Records for this exercise |
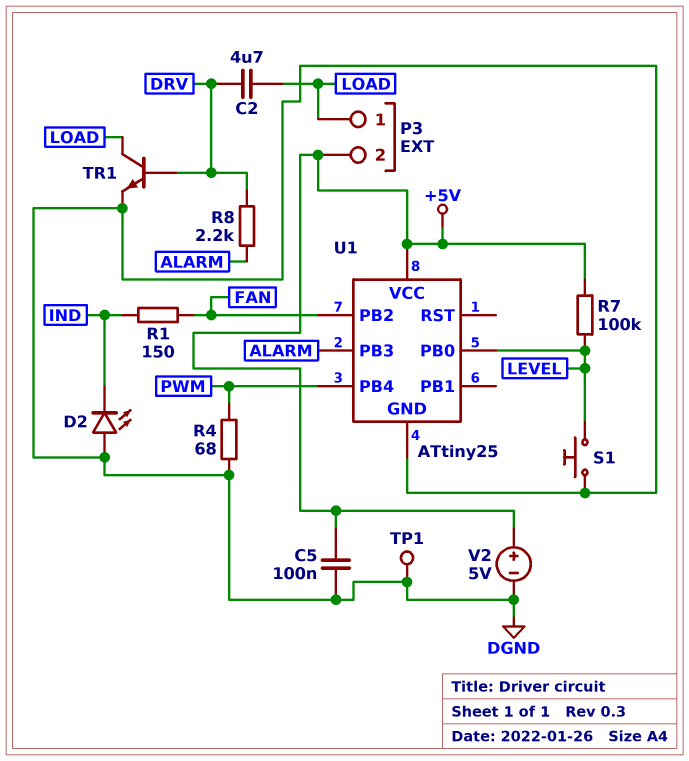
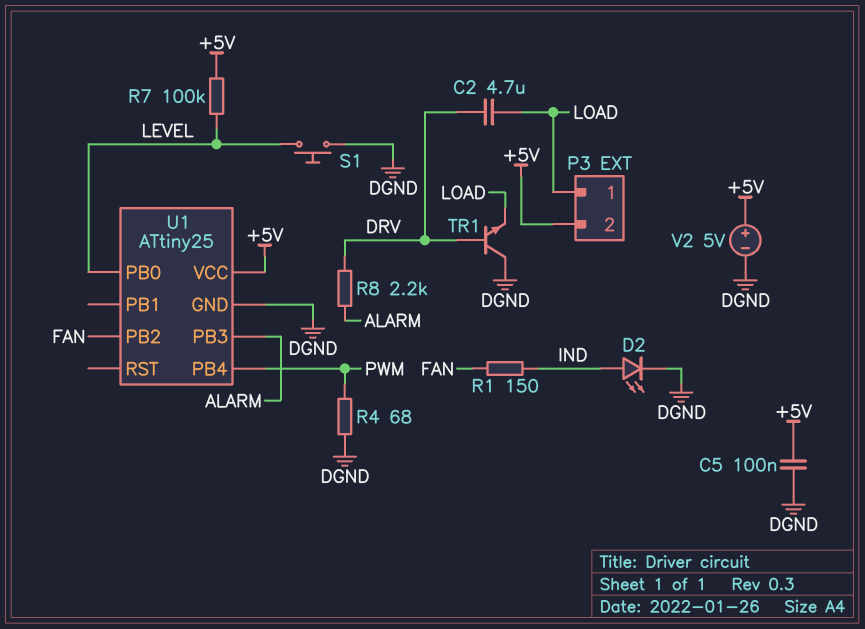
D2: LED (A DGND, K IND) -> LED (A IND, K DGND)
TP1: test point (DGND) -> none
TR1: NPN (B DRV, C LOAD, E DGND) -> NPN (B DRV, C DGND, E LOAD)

* * *

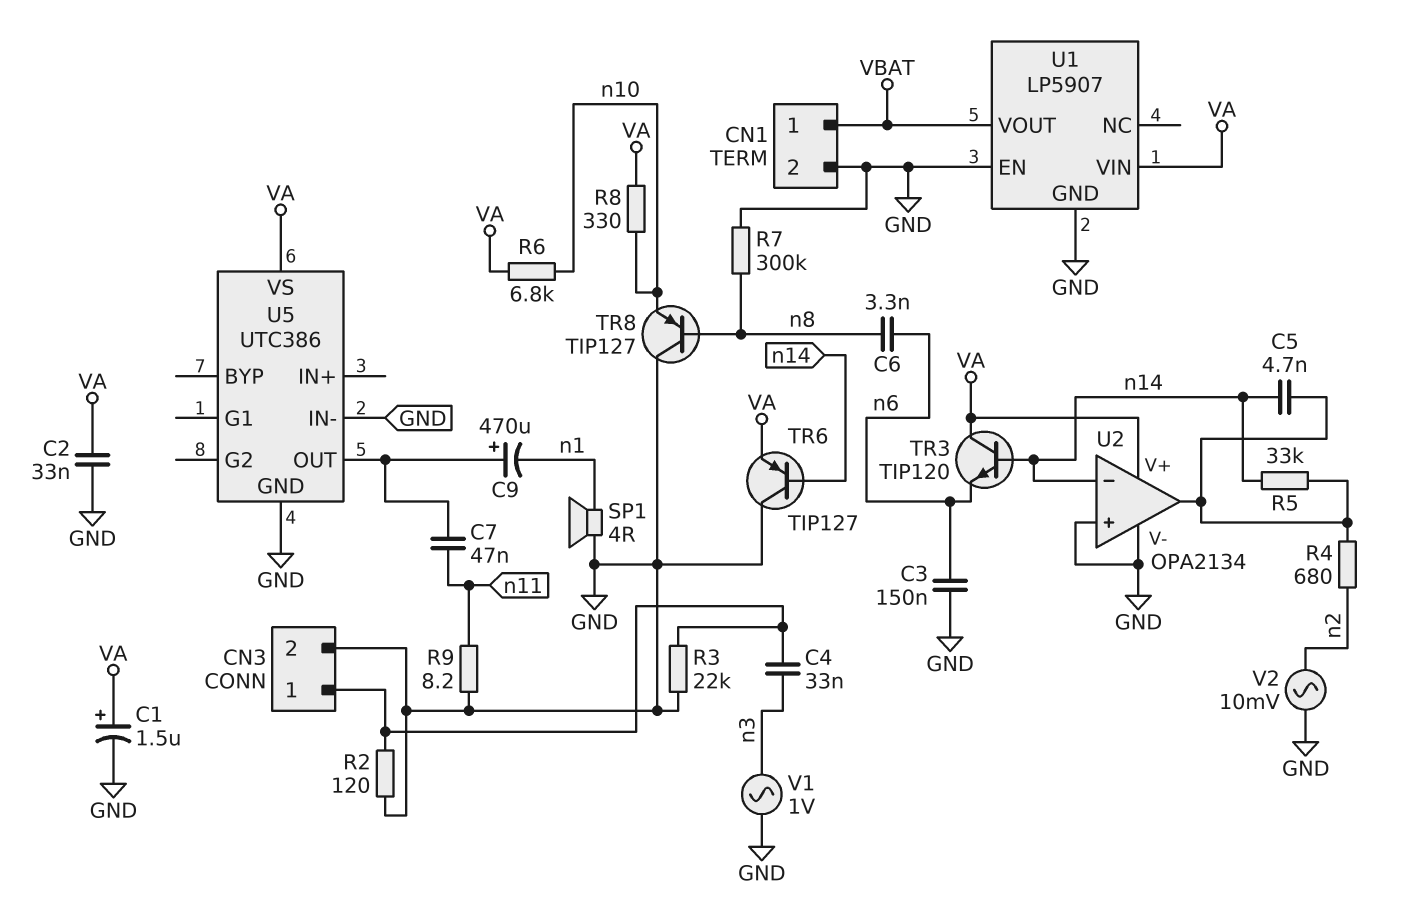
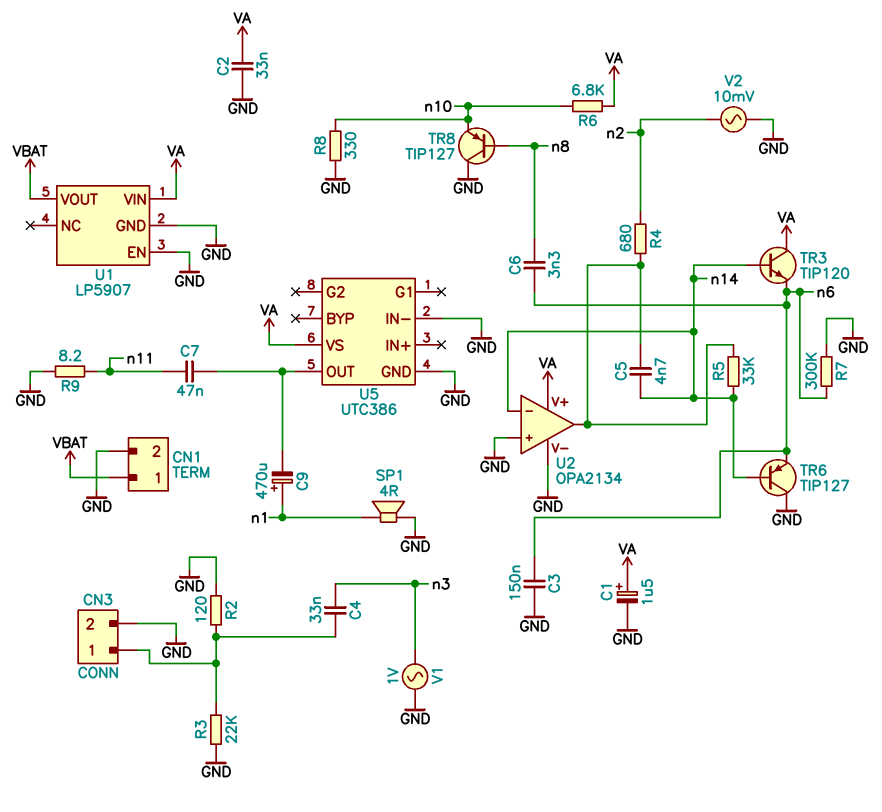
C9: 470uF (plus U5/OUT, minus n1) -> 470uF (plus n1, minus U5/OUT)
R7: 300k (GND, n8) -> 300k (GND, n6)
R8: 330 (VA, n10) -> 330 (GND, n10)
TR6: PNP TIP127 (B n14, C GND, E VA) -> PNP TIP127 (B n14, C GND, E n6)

* * *

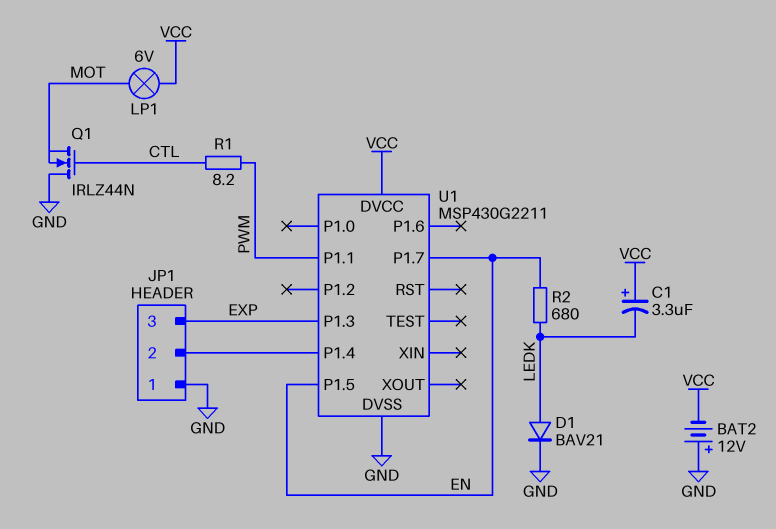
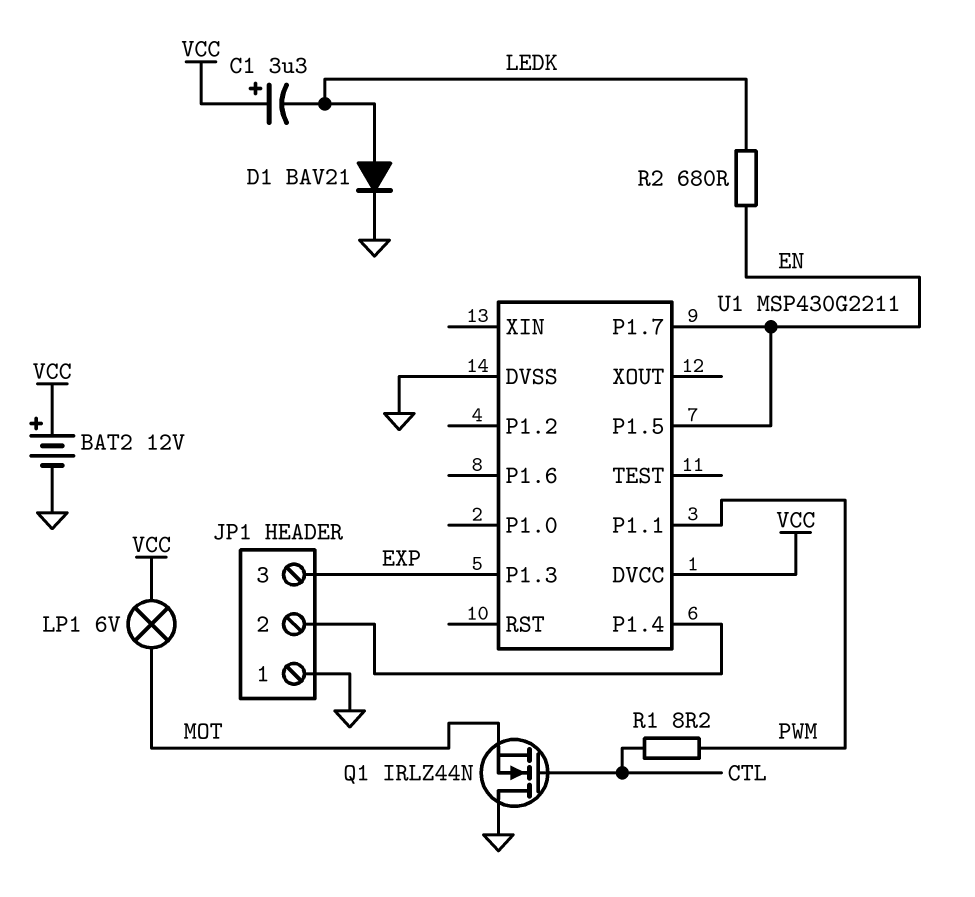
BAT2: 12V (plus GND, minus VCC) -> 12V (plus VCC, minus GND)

Task to carry out | All that is needed is the exact run of lines above from the line containing "D2: LED (A DGND, K" through the line containing "TR1: NPN (B", both of them included.

Exercise answer |
D2: LED (A DGND, K IND) -> LED (A IND, K DGND)
TP1: test point (DGND) -> none
TR1: NPN (B DRV, C LOAD, E DGND) -> NPN (B DRV, C DGND, E LOAD)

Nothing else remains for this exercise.